**TASK DESCRIPTION**
Whenever a line of the entries below holds the string "wallet", copy that line and return it.

Records from a collection:
######

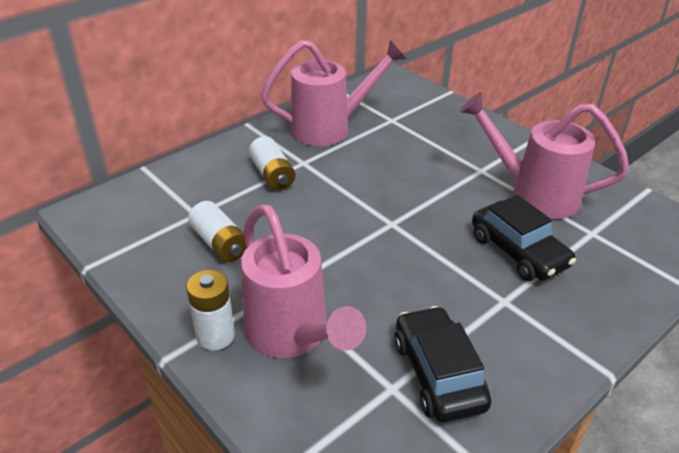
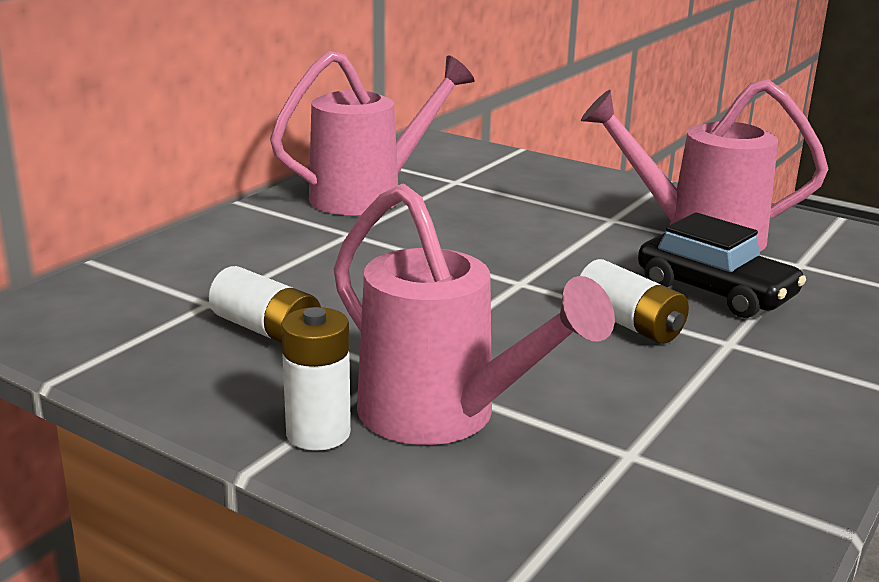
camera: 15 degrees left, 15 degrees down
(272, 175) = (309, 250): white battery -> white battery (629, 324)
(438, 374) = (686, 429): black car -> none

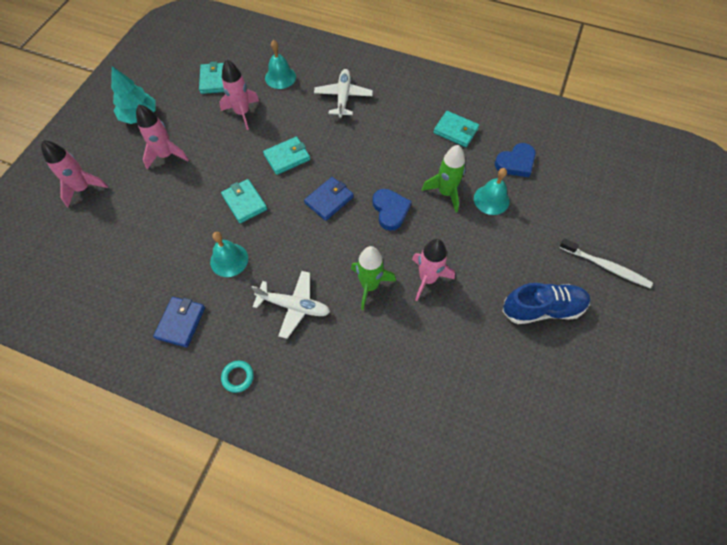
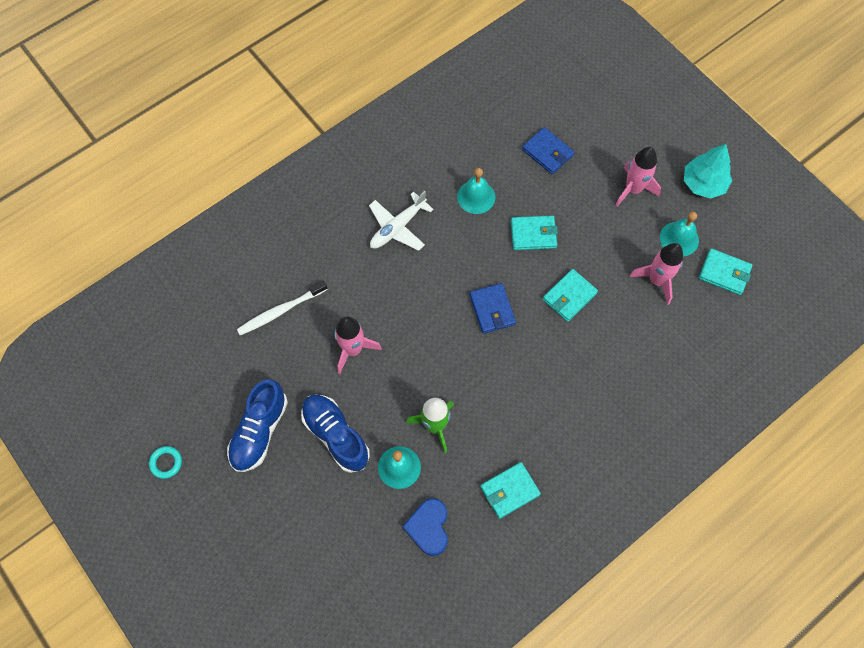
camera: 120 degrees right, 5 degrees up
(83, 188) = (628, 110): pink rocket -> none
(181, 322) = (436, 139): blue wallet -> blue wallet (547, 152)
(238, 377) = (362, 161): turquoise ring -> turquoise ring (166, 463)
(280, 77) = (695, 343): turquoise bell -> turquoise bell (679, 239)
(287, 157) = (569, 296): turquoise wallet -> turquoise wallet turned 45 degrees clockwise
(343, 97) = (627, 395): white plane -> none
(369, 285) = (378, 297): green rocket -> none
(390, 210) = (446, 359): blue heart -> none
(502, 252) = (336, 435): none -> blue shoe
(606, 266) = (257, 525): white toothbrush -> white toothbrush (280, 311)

######

**SOLUTION FOR THIS TASK**
(181, 322) = (436, 139): blue wallet -> blue wallet (547, 152)
(287, 157) = (569, 296): turquoise wallet -> turquoise wallet turned 45 degrees clockwise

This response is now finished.